From the listing below, copy only the lines from the line that contains "J2 pin 1: GND -> N027" to the line that contains "R19: 2.2k (N010, VA) -> 160 (N010, VA)", counting those two lines as part of the copy.

^^^^^^^^^^^^^^^^

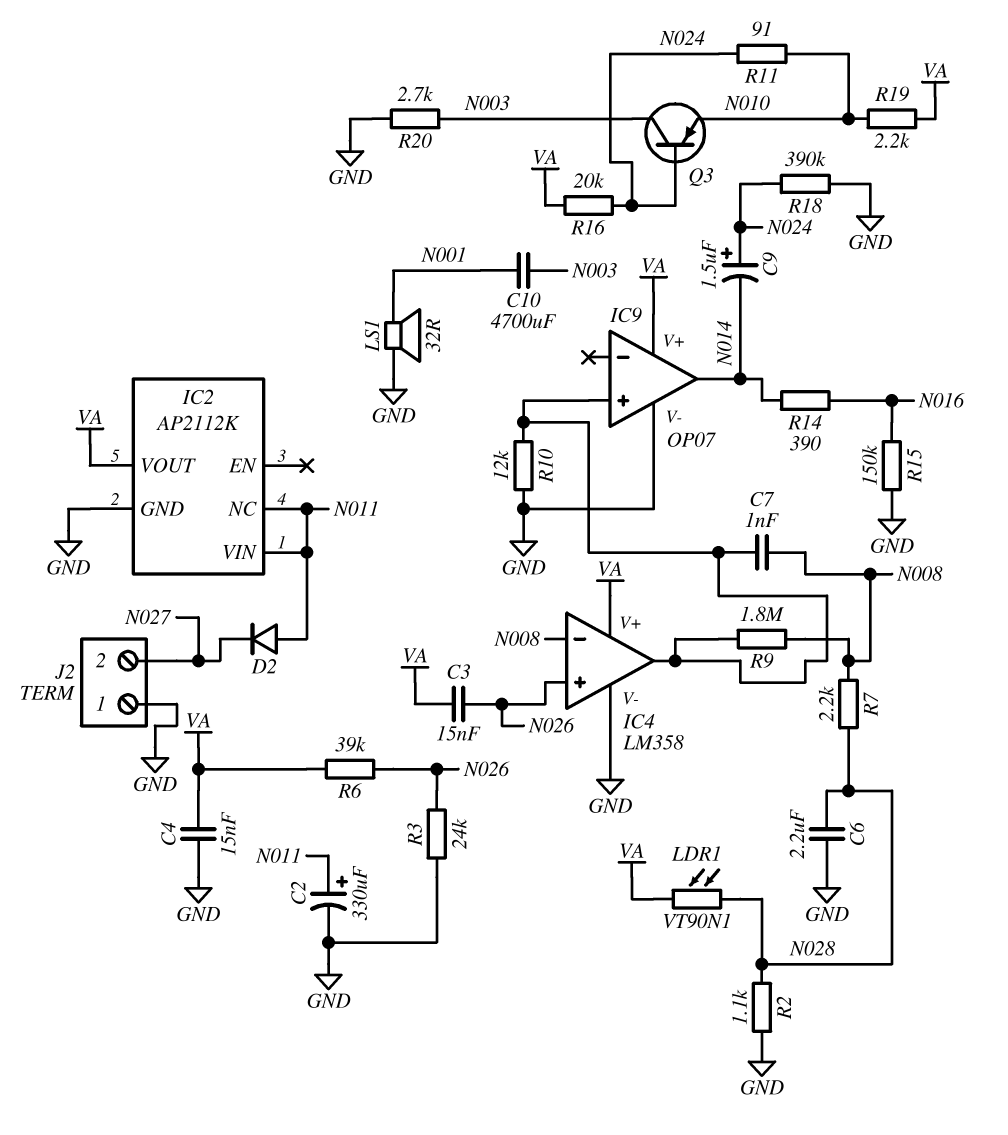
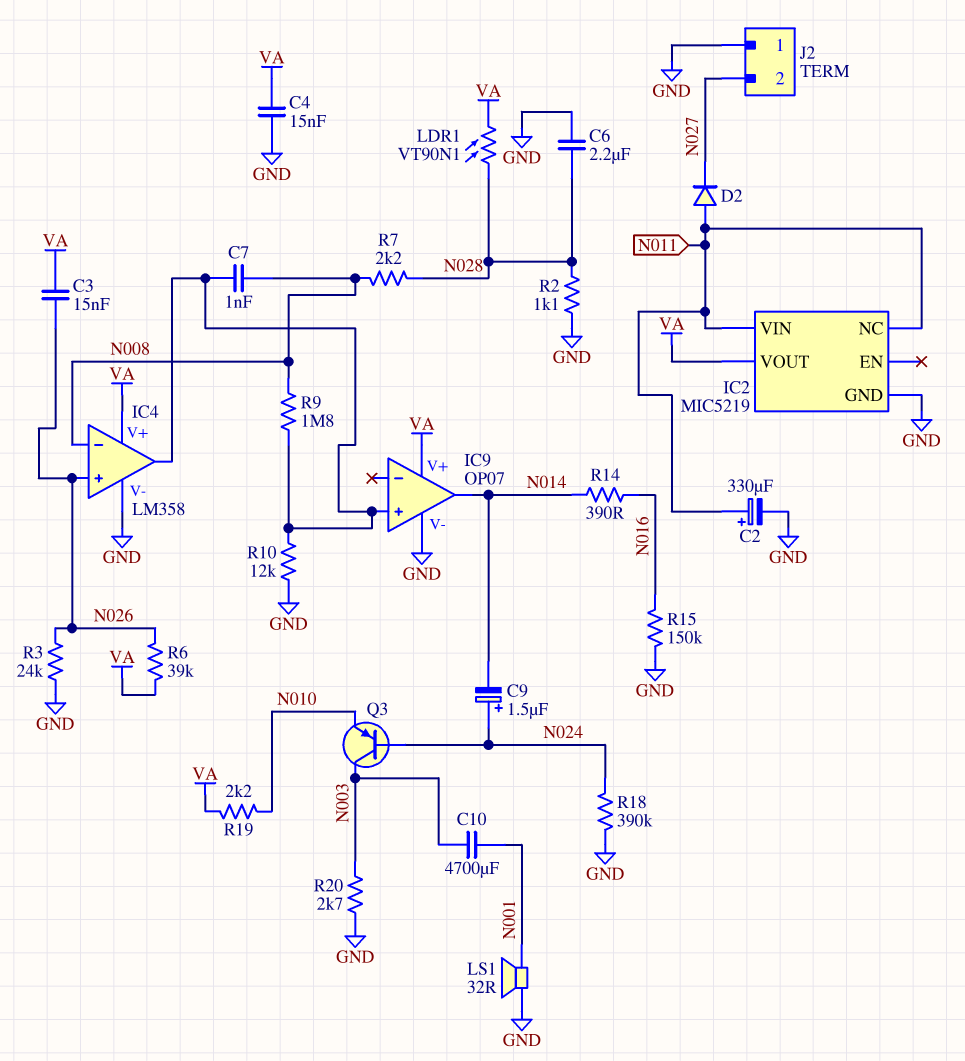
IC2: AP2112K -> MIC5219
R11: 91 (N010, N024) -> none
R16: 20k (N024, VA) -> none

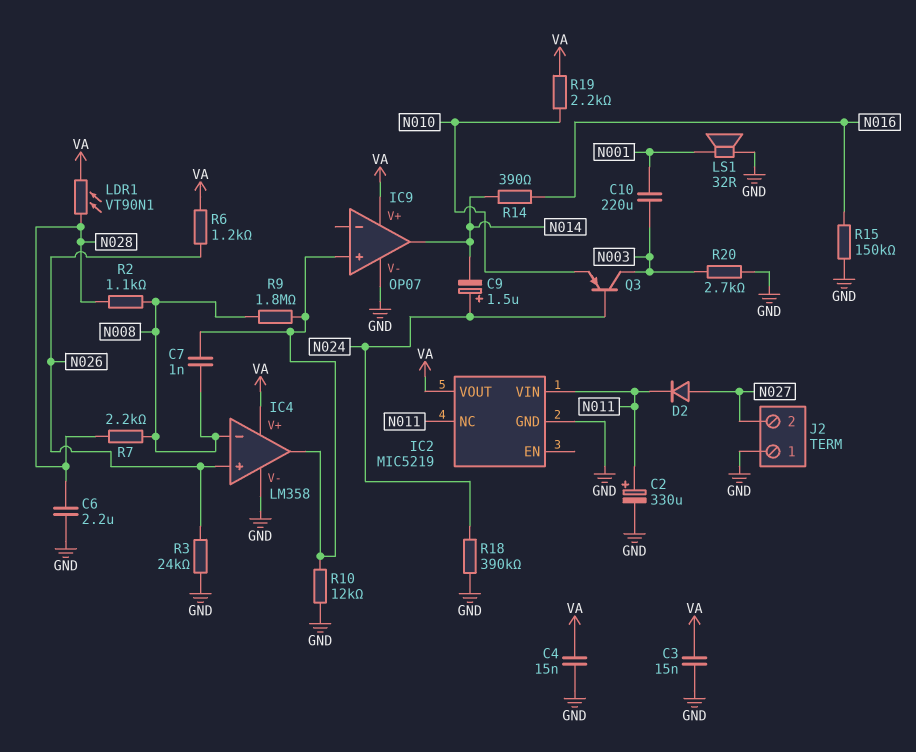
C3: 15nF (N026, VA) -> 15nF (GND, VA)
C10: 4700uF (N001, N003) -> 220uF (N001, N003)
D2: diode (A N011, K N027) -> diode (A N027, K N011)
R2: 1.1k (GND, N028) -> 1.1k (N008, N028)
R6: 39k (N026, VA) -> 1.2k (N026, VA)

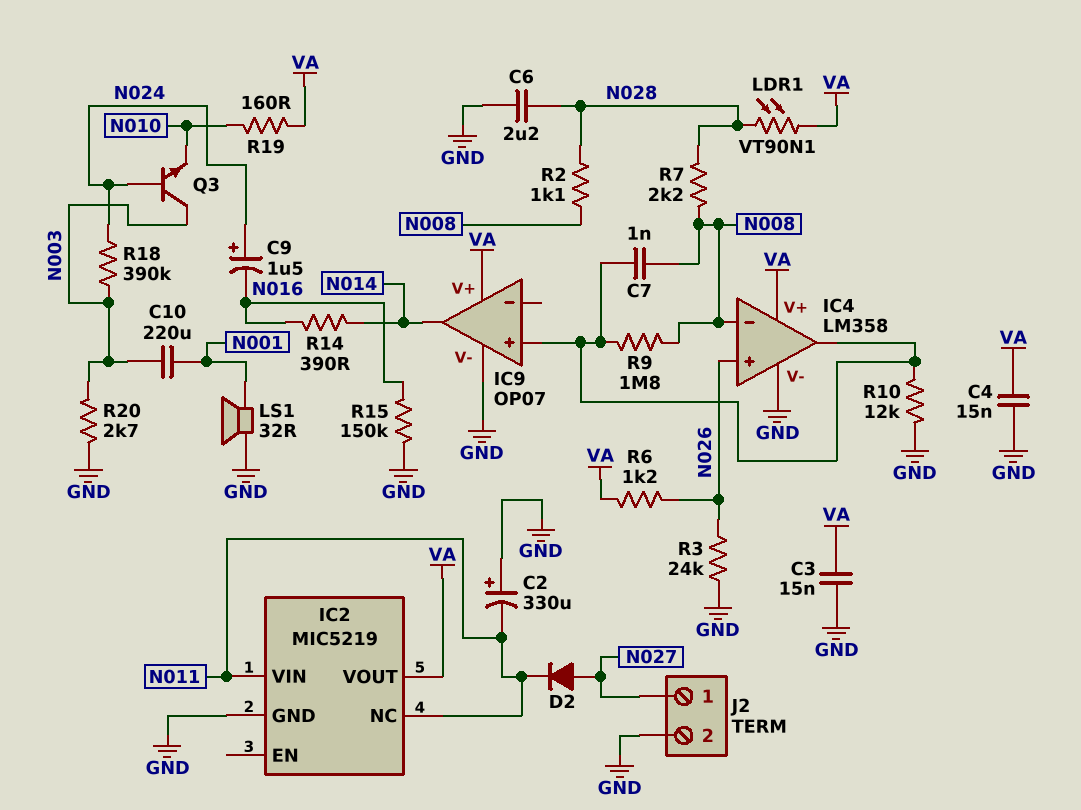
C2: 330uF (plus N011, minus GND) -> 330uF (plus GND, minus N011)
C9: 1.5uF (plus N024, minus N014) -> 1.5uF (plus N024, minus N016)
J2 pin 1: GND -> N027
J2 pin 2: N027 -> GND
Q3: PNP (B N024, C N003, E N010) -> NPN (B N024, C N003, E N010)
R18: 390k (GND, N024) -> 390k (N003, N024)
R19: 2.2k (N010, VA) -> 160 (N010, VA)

^^^^^^^^^^^^^^^^

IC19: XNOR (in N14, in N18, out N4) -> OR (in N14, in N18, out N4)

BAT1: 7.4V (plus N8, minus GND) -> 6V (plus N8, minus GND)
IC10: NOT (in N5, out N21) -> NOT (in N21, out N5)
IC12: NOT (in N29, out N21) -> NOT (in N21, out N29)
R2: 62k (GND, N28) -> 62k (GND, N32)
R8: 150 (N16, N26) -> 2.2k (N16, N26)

^^^^^^^^^^^^^^^^

● FINISHED EXERCISE
J2 pin 1: GND -> N027
J2 pin 2: N027 -> GND
Q3: PNP (B N024, C N003, E N010) -> NPN (B N024, C N003, E N010)
R18: 390k (GND, N024) -> 390k (N003, N024)
R19: 2.2k (N010, VA) -> 160 (N010, VA)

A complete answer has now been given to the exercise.